▸ YOUR INSTRUCTIONS: Nothing below is to be printed except the lines between the line holding "(403, 165) = (596, 132): yellow" and the line holding "(393, 271) = (623, 442): orange", inclusive, each exactly as it appears.

▸ DATA PROVIDED:
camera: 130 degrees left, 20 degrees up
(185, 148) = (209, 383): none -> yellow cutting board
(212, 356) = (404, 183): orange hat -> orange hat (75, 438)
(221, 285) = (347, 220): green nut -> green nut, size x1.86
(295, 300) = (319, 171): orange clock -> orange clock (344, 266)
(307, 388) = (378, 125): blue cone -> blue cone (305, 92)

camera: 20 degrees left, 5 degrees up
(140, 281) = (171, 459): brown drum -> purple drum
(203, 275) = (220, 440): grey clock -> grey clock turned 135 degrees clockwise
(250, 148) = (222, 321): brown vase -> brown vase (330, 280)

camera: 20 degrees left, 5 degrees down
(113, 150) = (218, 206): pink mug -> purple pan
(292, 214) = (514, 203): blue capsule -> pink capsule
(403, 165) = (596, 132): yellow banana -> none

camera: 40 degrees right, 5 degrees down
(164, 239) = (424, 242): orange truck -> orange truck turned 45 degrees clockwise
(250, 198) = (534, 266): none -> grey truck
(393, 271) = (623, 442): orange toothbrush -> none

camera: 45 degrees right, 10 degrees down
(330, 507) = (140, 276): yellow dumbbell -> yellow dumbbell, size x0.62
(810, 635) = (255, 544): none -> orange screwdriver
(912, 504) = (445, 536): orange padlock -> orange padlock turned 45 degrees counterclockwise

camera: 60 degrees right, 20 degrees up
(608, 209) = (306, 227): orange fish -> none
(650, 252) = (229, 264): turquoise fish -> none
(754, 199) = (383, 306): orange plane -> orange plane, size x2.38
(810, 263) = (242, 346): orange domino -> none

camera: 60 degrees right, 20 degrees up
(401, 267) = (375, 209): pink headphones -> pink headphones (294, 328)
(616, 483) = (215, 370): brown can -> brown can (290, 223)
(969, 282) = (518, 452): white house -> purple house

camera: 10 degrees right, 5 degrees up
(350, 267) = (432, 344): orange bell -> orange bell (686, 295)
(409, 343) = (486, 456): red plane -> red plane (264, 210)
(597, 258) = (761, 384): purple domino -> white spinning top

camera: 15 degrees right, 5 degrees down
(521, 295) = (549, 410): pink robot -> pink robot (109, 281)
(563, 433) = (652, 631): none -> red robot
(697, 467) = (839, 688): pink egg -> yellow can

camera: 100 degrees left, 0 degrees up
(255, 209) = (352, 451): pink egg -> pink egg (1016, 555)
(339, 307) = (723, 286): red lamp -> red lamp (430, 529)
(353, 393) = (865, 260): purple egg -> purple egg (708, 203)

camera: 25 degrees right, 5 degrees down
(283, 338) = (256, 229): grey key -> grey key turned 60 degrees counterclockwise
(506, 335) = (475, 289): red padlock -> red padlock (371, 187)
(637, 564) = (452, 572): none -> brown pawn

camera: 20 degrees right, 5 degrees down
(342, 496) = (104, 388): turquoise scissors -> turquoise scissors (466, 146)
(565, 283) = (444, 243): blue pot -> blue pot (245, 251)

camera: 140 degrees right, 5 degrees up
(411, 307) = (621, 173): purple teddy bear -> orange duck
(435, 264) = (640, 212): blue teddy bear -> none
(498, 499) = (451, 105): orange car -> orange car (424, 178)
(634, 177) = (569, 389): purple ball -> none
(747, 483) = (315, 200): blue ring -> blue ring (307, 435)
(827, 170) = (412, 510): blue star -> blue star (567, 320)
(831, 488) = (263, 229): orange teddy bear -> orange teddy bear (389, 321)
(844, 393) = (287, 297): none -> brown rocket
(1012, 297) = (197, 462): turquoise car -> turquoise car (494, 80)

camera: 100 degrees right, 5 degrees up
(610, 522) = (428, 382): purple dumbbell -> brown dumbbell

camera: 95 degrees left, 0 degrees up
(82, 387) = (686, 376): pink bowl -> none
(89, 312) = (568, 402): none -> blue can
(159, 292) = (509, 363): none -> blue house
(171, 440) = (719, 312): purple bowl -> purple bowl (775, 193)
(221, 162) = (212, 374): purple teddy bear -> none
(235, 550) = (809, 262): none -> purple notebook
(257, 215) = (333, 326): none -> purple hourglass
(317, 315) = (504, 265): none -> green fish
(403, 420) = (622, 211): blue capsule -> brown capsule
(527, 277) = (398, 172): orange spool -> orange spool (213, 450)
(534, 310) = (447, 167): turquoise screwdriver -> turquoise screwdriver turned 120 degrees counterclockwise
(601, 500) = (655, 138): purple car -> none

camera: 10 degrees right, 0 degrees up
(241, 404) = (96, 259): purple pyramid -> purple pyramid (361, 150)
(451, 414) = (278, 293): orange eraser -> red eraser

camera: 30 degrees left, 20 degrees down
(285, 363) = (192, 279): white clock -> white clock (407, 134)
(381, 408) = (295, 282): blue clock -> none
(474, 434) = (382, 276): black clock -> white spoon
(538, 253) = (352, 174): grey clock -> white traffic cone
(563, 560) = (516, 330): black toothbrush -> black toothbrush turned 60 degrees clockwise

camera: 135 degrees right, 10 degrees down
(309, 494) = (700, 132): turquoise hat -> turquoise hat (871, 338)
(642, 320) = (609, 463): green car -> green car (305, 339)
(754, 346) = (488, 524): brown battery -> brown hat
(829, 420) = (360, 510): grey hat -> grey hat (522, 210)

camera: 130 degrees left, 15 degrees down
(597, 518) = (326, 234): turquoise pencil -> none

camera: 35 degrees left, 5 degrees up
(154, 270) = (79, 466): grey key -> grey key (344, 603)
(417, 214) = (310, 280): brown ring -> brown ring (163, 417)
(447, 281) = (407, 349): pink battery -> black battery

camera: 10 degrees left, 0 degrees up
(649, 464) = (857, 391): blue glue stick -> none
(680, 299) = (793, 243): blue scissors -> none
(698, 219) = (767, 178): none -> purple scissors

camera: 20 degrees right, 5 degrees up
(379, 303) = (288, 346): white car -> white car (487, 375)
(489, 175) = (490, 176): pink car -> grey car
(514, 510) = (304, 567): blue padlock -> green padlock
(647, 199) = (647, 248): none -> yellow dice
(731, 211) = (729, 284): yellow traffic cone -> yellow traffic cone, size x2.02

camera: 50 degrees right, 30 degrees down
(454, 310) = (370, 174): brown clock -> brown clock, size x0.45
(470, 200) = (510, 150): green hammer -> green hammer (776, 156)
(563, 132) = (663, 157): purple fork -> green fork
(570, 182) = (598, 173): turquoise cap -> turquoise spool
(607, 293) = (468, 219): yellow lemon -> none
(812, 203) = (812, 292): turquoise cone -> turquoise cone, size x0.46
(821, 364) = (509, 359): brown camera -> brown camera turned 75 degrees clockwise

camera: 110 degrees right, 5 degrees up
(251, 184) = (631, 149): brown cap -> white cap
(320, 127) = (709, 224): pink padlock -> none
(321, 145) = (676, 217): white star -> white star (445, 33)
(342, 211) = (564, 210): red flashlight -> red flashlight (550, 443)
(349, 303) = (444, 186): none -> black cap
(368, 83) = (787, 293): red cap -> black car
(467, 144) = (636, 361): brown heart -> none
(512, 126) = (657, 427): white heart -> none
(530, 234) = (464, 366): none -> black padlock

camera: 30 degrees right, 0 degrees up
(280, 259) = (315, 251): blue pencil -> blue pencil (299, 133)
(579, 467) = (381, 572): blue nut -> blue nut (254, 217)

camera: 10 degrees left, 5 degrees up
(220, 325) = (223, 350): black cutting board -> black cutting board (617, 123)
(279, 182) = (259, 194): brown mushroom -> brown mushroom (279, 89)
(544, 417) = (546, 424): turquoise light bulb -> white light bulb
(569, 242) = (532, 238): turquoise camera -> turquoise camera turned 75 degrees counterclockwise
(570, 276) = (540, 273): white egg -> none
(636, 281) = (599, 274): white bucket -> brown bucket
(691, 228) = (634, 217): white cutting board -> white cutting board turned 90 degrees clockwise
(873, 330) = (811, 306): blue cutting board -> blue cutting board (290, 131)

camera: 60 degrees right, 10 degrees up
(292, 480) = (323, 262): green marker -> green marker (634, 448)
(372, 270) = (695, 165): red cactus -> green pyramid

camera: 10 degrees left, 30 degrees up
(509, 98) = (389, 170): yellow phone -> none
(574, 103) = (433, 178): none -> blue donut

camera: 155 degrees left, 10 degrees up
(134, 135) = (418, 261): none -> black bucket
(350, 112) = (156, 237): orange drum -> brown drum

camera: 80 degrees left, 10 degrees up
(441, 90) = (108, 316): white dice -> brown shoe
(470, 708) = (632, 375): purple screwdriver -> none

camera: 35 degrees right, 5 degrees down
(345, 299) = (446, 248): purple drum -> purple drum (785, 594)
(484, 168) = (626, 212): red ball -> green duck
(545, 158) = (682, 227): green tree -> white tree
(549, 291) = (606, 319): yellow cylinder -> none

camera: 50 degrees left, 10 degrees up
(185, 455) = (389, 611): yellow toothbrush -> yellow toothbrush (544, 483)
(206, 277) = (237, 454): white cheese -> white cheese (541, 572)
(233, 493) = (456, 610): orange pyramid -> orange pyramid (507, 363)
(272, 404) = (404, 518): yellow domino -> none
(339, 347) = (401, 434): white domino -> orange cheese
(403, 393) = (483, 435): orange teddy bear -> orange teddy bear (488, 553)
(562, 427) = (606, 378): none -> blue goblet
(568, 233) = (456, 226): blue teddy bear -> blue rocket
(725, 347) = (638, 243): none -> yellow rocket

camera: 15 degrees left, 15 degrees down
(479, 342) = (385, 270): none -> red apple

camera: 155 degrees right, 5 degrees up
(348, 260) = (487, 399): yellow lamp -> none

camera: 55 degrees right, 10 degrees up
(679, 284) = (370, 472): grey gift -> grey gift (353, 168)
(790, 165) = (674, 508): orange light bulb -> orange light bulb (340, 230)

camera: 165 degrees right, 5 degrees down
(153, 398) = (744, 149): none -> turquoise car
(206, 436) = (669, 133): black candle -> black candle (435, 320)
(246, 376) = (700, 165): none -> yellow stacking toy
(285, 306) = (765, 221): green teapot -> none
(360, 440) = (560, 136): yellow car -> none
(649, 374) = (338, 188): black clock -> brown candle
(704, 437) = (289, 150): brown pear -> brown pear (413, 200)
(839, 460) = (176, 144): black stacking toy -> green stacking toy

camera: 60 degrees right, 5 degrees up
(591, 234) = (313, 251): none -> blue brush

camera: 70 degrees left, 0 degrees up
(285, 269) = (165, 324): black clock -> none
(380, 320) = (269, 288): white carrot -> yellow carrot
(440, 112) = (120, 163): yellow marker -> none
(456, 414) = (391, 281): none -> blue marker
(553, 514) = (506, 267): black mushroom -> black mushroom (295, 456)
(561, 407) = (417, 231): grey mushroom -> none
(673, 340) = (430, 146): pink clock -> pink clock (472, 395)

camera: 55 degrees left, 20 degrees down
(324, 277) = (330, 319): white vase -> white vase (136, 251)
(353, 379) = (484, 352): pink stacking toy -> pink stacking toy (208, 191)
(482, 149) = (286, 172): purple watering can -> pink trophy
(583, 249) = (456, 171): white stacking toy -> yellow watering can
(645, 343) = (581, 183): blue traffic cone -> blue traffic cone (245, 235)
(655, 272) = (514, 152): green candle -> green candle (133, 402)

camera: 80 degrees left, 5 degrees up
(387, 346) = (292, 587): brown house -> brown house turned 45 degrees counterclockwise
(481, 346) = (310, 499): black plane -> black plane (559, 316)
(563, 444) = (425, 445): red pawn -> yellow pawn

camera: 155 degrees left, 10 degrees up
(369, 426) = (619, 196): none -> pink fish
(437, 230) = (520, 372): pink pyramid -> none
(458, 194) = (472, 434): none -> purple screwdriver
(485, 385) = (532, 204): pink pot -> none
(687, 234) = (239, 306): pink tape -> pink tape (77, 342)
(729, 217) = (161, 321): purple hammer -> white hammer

▸ ANSWER SPACE:
(403, 165) = (596, 132): yellow banana -> none

camera: 40 degrees right, 5 degrees down
(164, 239) = (424, 242): orange truck -> orange truck turned 45 degrees clockwise
(250, 198) = (534, 266): none -> grey truck
(393, 271) = (623, 442): orange toothbrush -> none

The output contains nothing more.